__WORK ORDER__. Output each line of the data below exactly, omitting any image.

[[ GIVEN DATA open ]]

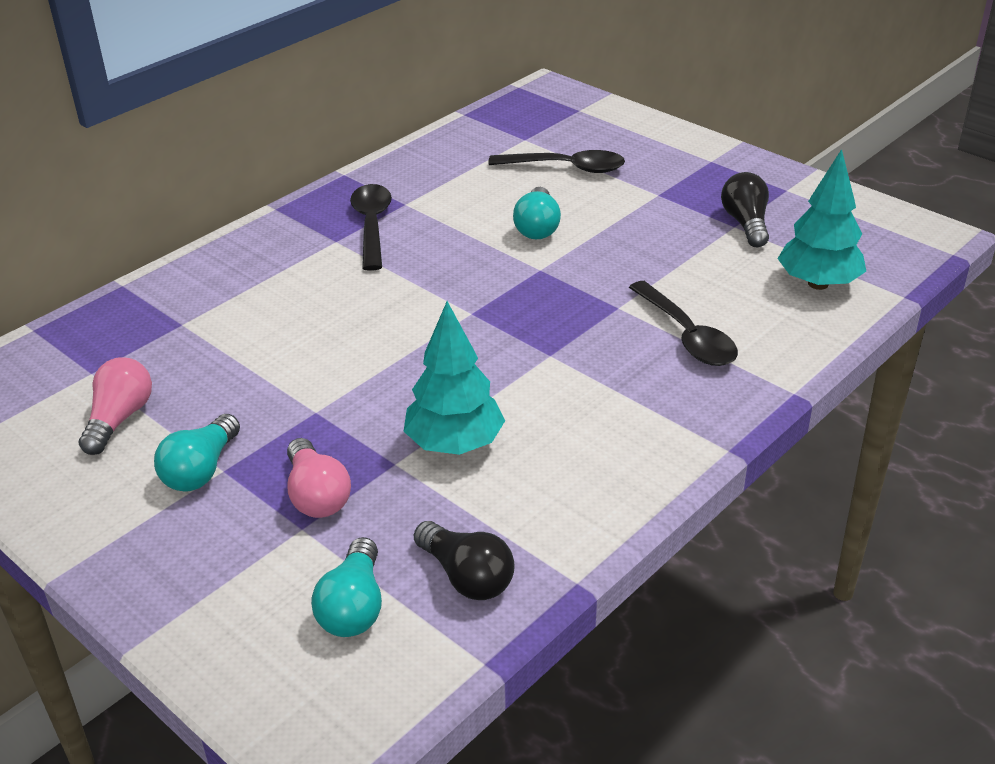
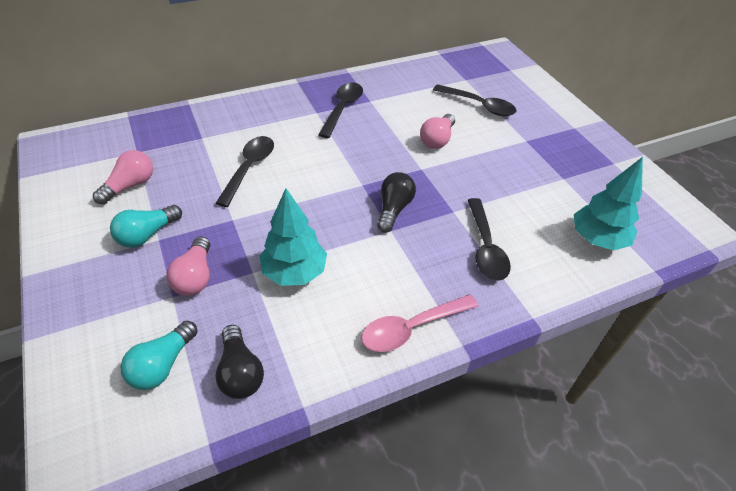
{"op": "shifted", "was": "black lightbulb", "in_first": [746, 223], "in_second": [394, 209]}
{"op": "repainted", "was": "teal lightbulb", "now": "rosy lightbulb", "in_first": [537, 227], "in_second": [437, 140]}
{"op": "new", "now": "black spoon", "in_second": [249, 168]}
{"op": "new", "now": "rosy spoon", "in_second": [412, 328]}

[[ GIVEN DATA closed ]]

__SOLUTION BELOW__.
{"op": "shifted", "was": "black lightbulb", "in_first": [746, 223], "in_second": [394, 209]}
{"op": "repainted", "was": "teal lightbulb", "now": "rosy lightbulb", "in_first": [537, 227], "in_second": [437, 140]}
{"op": "new", "now": "black spoon", "in_second": [249, 168]}
{"op": "new", "now": "rosy spoon", "in_second": [412, 328]}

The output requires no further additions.